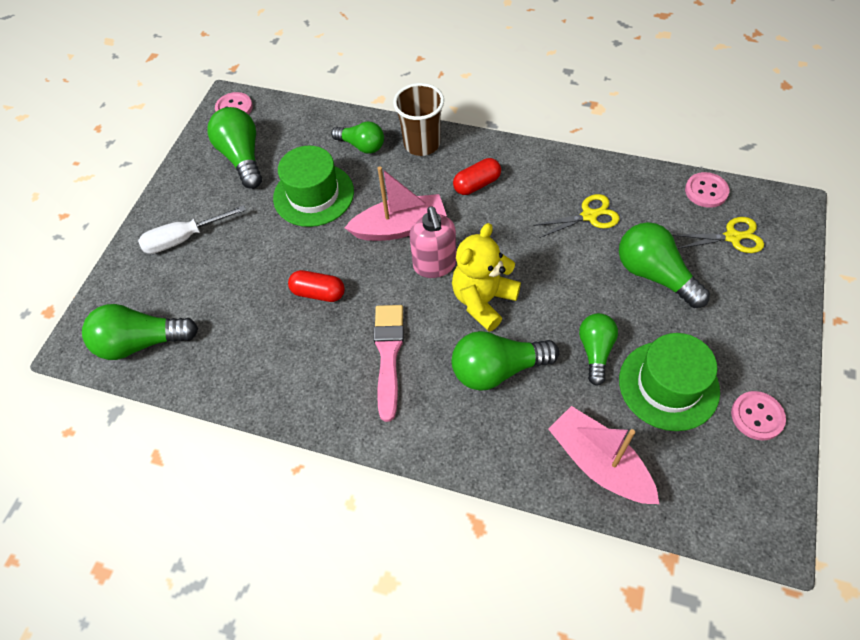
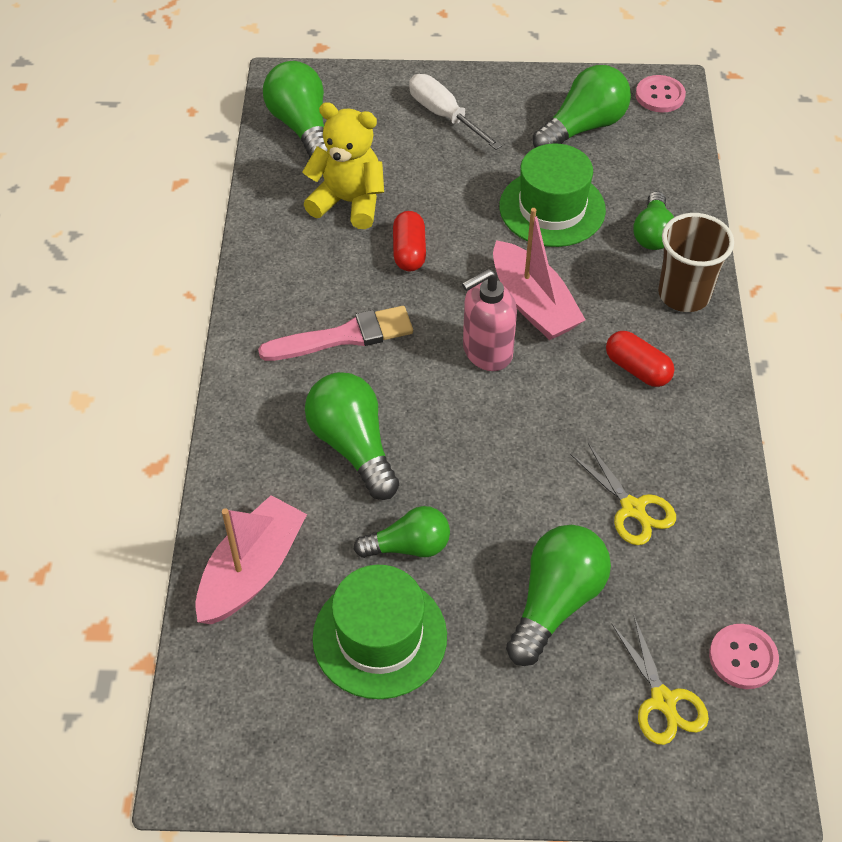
camera: 70 degrees right, 5 degrees down
(483, 300) = (449, 412): yellow teddy bear -> yellow teddy bear (348, 202)
(757, 416) = (359, 749): pink button -> none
:::
_TASK DESCRIPTION_. Which lines run from the one containing "(483, 300) = (449, 412): yellow" to the end of the data? Output them exactly, with nothing added.

_ANSWER FOR THE TASK_.
(483, 300) = (449, 412): yellow teddy bear -> yellow teddy bear (348, 202)
(757, 416) = (359, 749): pink button -> none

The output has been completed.